Up to and including the line bearing "change=recolor; old=klucz [turkusowy];", output every line of the entries exactly as written, starting from the first; pictures stay out.

[Recorded data]

▼▼▼

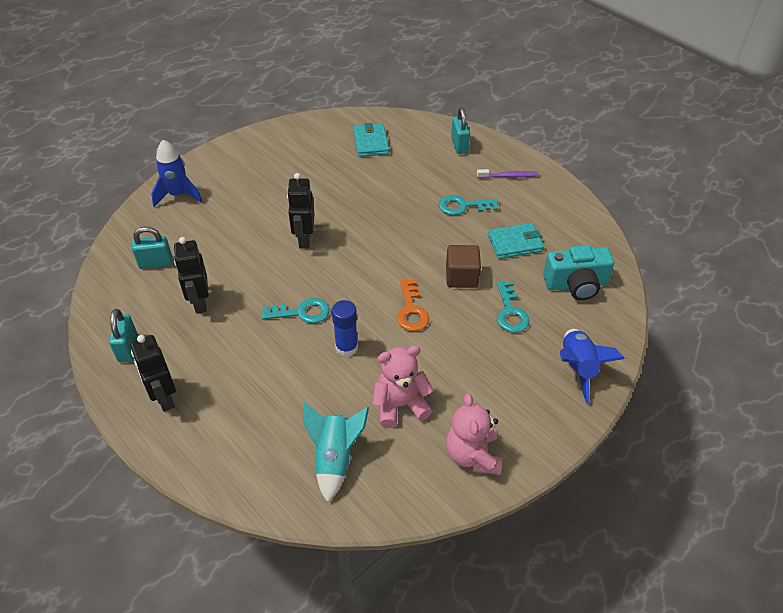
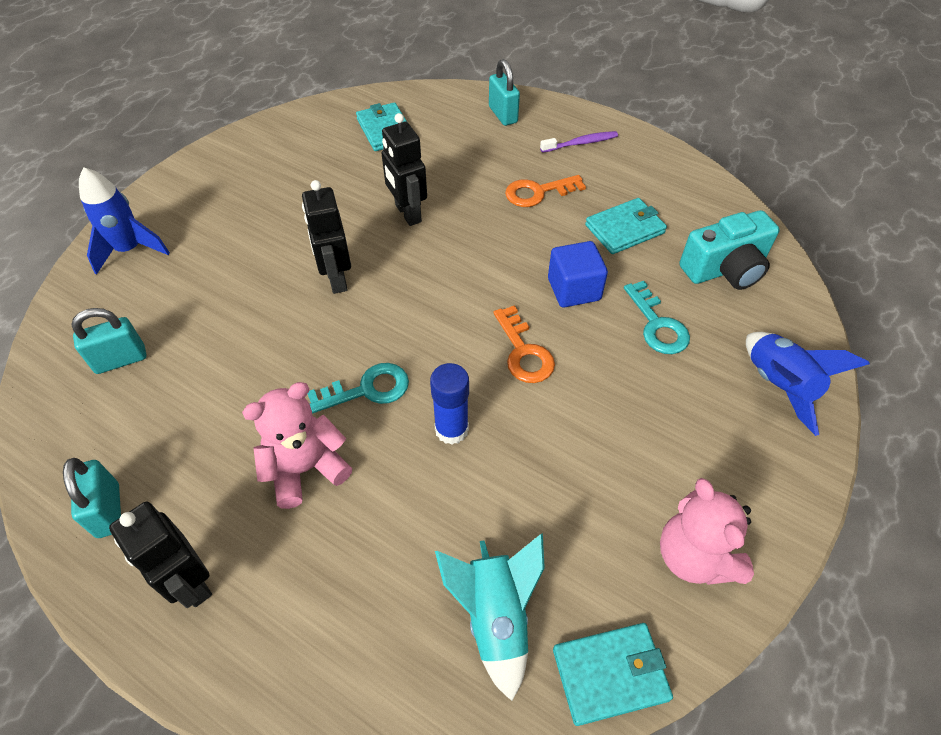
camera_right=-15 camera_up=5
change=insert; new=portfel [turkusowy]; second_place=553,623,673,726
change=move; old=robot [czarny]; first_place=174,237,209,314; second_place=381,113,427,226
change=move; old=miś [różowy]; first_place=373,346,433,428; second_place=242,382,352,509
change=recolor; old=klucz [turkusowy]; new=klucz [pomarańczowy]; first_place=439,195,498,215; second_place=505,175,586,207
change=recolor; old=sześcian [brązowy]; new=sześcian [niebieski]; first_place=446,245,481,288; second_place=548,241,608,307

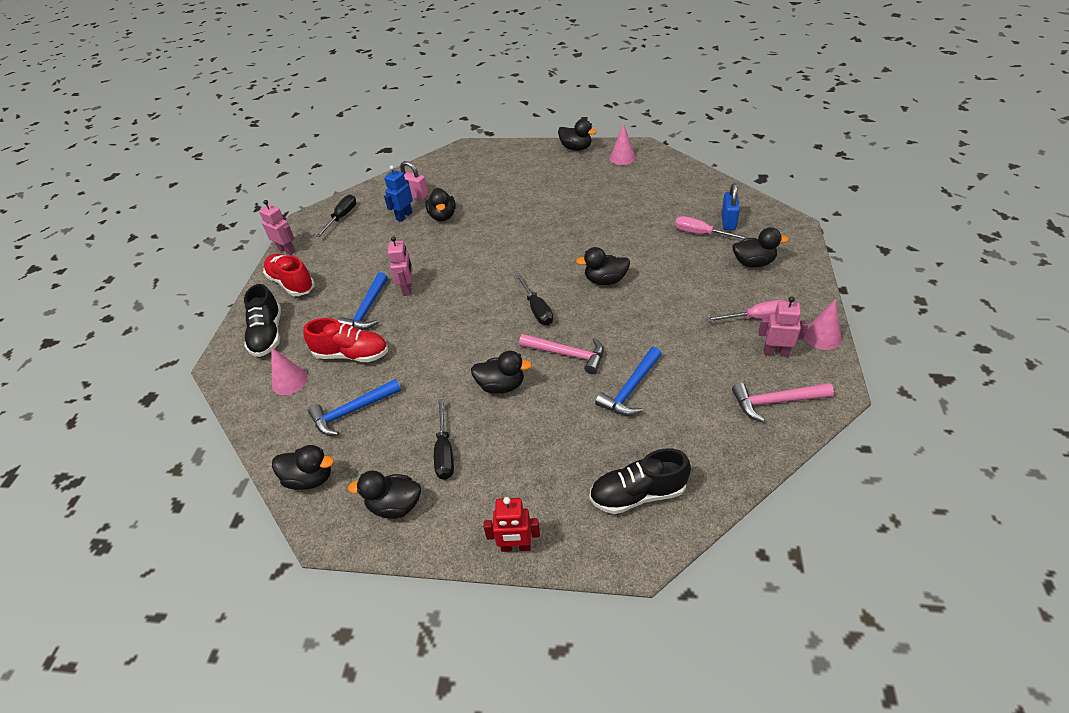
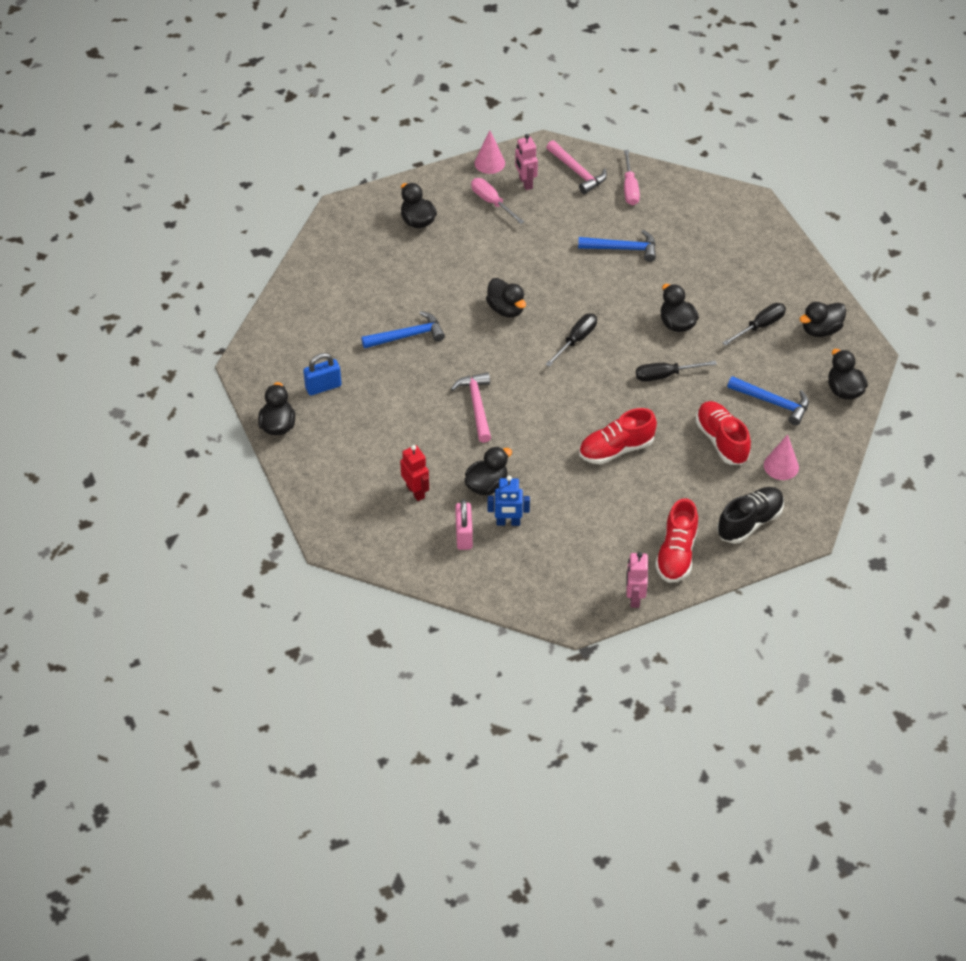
camera_right=-125 camera_up=5
change=delete; old=but [czarny]; first_place=589,448,691,514
change=delete; old=stożek [różowy]; first_place=610,123,636,165
change=move; old=śrubokręt [czarny]; first_place=316,195,356,237; second_place=636,361,717,382
change=move; old=młotek [niebieski]; first_place=337,272,388,330; second_place=361,311,445,349
change=move; old=robot [czerwony]; first_place=484,497,540,552; second_place=400,445,429,501
change=move; old=młotek [różowy]; first_place=519,334,604,374; second_place=451,372,491,443
change=move; old=śrubokręt [różowy]; first_place=675,216,749,239; second_place=624,150,640,205
change=move; old=kłódka [niebieski]; first_place=722,183,740,230; second_place=303,353,341,395
change=replace; old=robot [różowy]; new=but [czerwony]; first_place=388,236,413,296; second_place=579,408,657,464
change=rotate; old=kaczka [czarny]; first_place=348,470,421,519; second_place=800,302,846,337; degrees=90

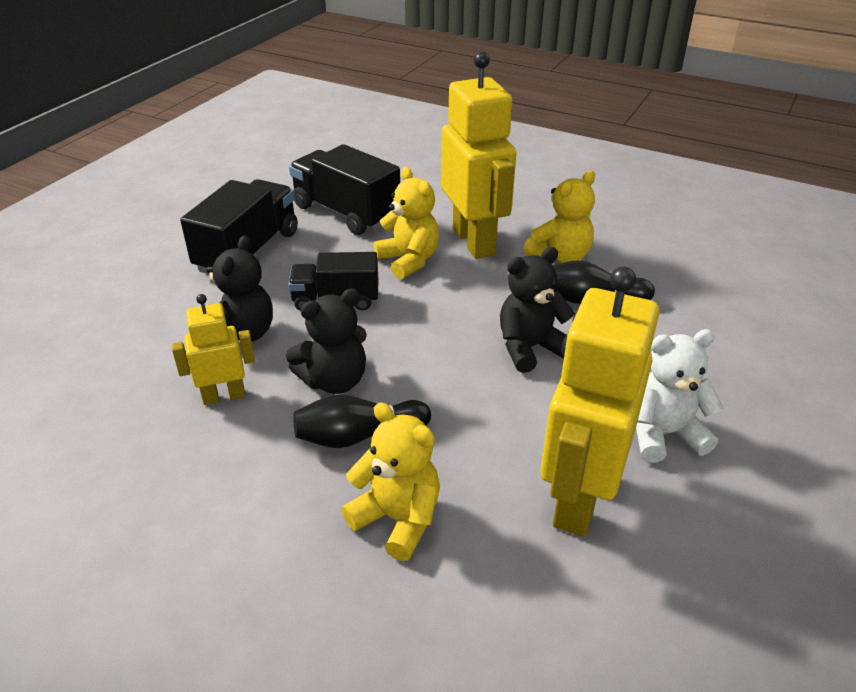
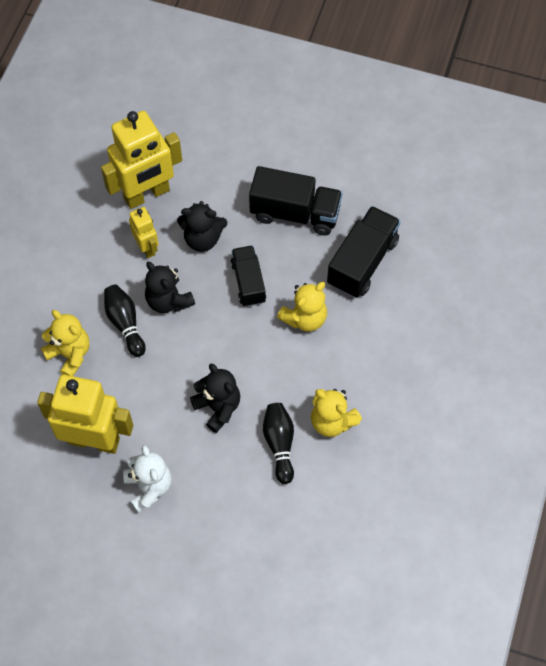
camera_right=80 camera_up=25
change=move; old=robot [żółty]; first_place=441,51,516,259; second_place=101,111,182,209
change=rotate; old=miś [żółty]; first_place=341,402,440,561; second_place=41,310,89,376; degrees=-75

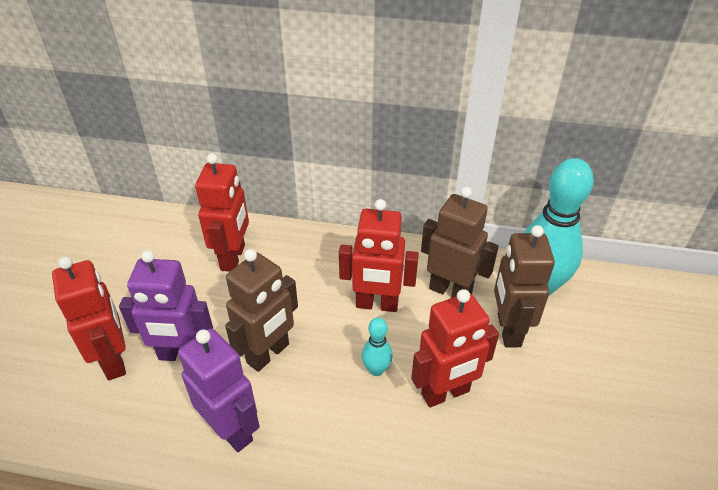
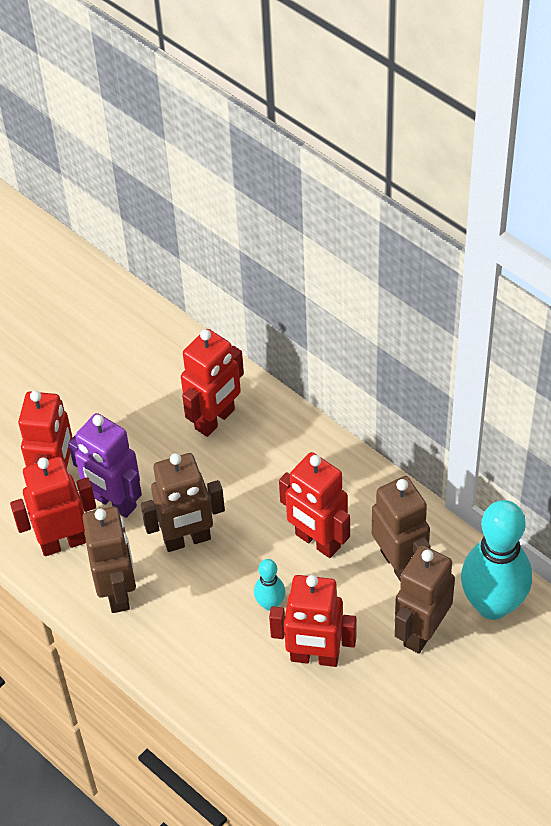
camera_right=35 camera_up=10
change=insert; new=robot [czerwony]; second_place=10,457,96,556
change=recolor; old=robot [fioletowy]; new=robot [brązowy]; first_place=178,328,260,452; second_place=82,507,136,613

▲▲▲

* _ANSWER SECTION_:
camera_right=-15 camera_up=5
change=insert; new=portfel [turkusowy]; second_place=553,623,673,726
change=move; old=robot [czarny]; first_place=174,237,209,314; second_place=381,113,427,226
change=move; old=miś [różowy]; first_place=373,346,433,428; second_place=242,382,352,509
change=recolor; old=klucz [turkusowy]; new=klucz [pomarańczowy]; first_place=439,195,498,215; second_place=505,175,586,207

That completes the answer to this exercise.